Top of INFORMATION

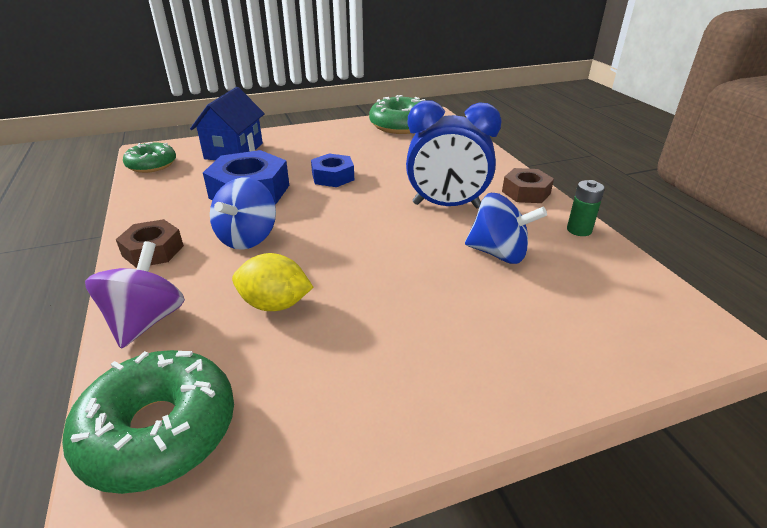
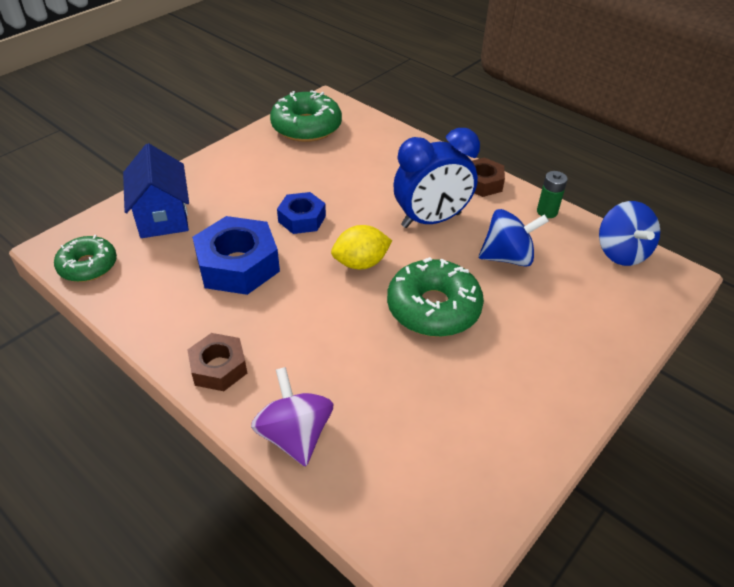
camera: 30 degrees left, 10 degrees up
(159, 431) = (404, 509): green donut -> green donut (433, 308)
(247, 238) = (293, 319): blue spinning top -> blue spinning top (621, 252)
(275, 304) = (383, 374): yellow lemon -> yellow lemon (361, 263)

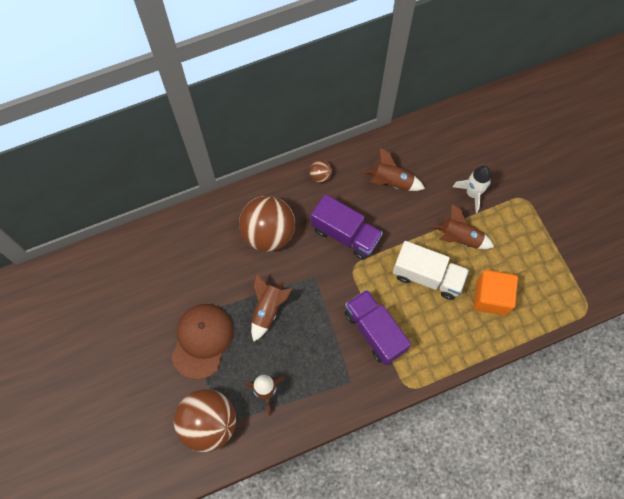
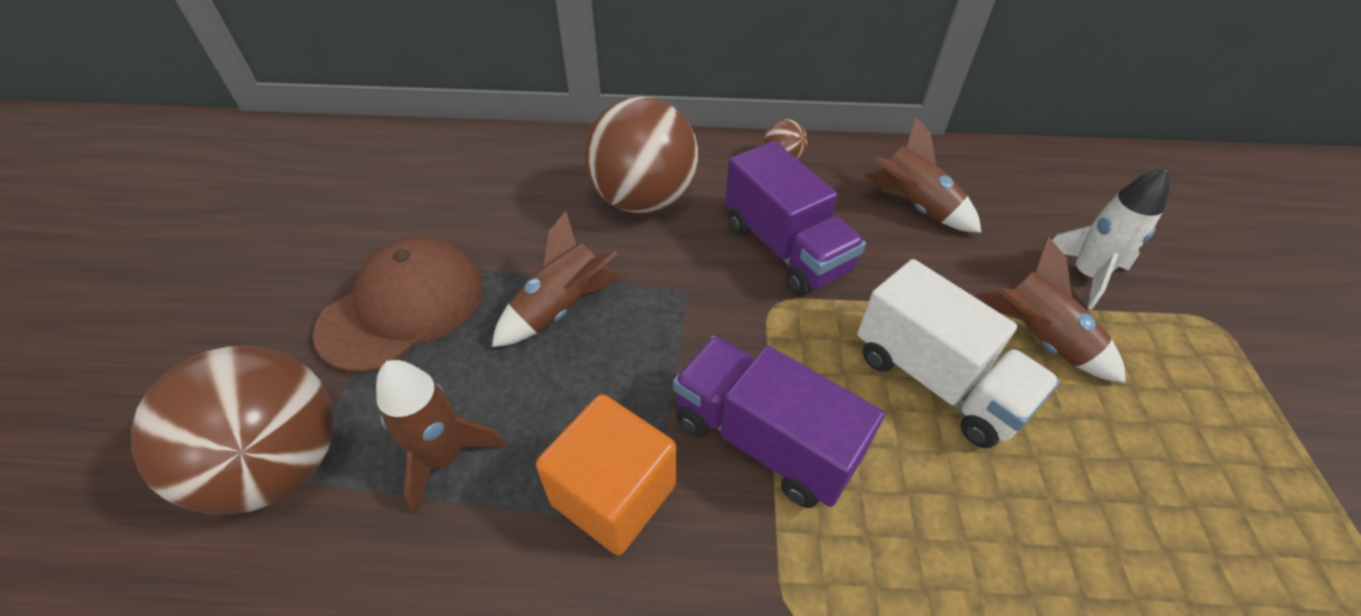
camera: 25 degrees right, 20 degrees down
(375, 331) = (764, 439): purple truck -> purple truck turned 45 degrees counterclockwise
(491, 297) = (1097, 489): orange cube -> orange cube (613, 494)

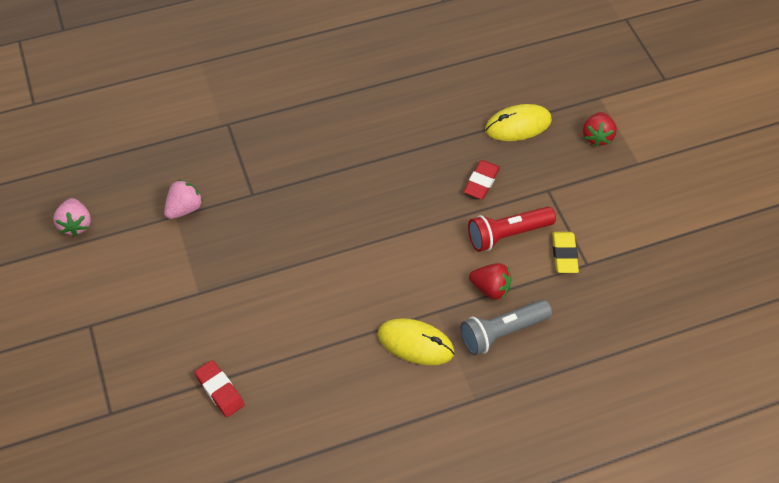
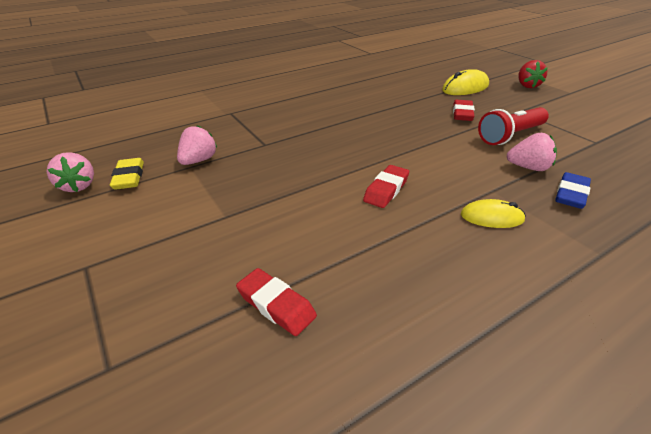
camera: 10 degrees left, 20 degrees down
(343, 290) = (386, 190): none -> red eraser
(415, 343) = (492, 217): yellow mouse -> yellow mouse, size x0.66
(490, 288) = (528, 168): red strawberry -> pink strawberry
(502, 332) = (571, 194): grey flashlight -> blue eraser
(564, 254) = (570, 139): yellow eraser -> yellow eraser (129, 177)

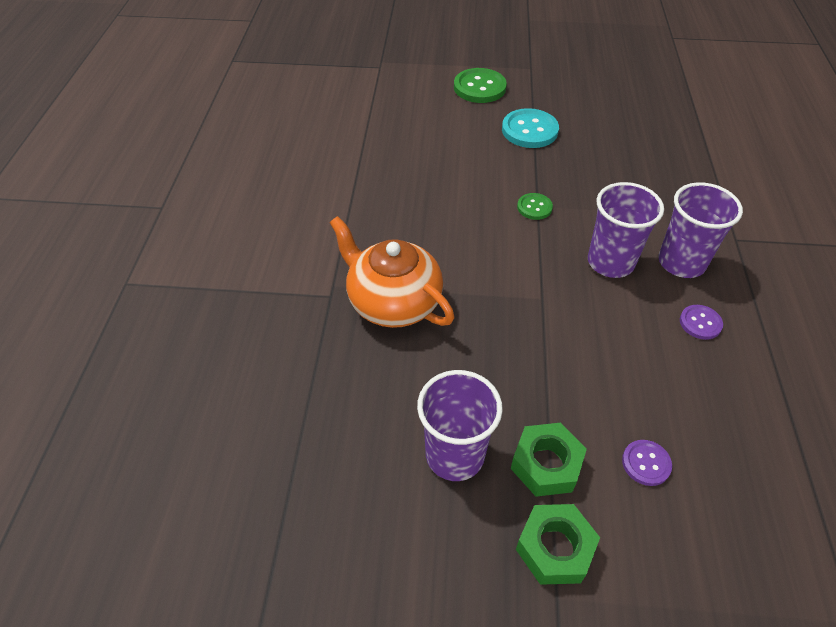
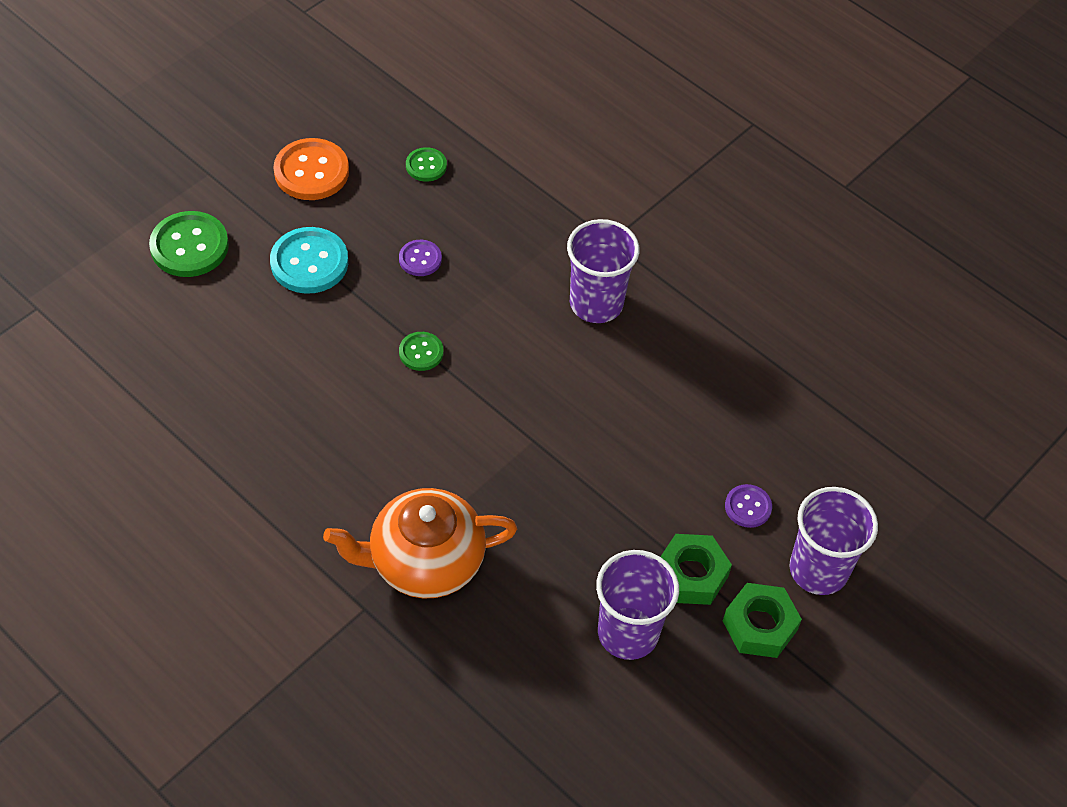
camera: 55 degrees left, 5 degrees up
(585, 97) = (311, 171): none -> orange button
(610, 262) = (545, 354): purple cup -> purple cup (818, 570)
(656, 132) = (426, 166): none -> green button
(700, 323) = (666, 351): purple button -> purple button (420, 259)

Bottom of INFORMATION

TASK REQUIREMENTS. Give back each line above verbatim, dropping every picture.

WRITTEN REPLY.
camera: 30 degrees left, 10 degrees up
(159, 431) = (404, 509): green donut -> green donut (433, 308)
(247, 238) = (293, 319): blue spinning top -> blue spinning top (621, 252)
(275, 304) = (383, 374): yellow lemon -> yellow lemon (361, 263)

camera: 25 degrees right, 20 degrees down
(375, 331) = (764, 439): purple truck -> purple truck turned 45 degrees counterclockwise
(491, 297) = (1097, 489): orange cube -> orange cube (613, 494)

camera: 10 degrees left, 20 degrees down
(343, 290) = (386, 190): none -> red eraser
(415, 343) = (492, 217): yellow mouse -> yellow mouse, size x0.66
(490, 288) = (528, 168): red strawberry -> pink strawberry
(502, 332) = (571, 194): grey flashlight -> blue eraser
(564, 254) = (570, 139): yellow eraser -> yellow eraser (129, 177)

camera: 55 degrees left, 5 degrees up
(585, 97) = (311, 171): none -> orange button
(610, 262) = (545, 354): purple cup -> purple cup (818, 570)
(656, 132) = (426, 166): none -> green button
(700, 323) = (666, 351): purple button -> purple button (420, 259)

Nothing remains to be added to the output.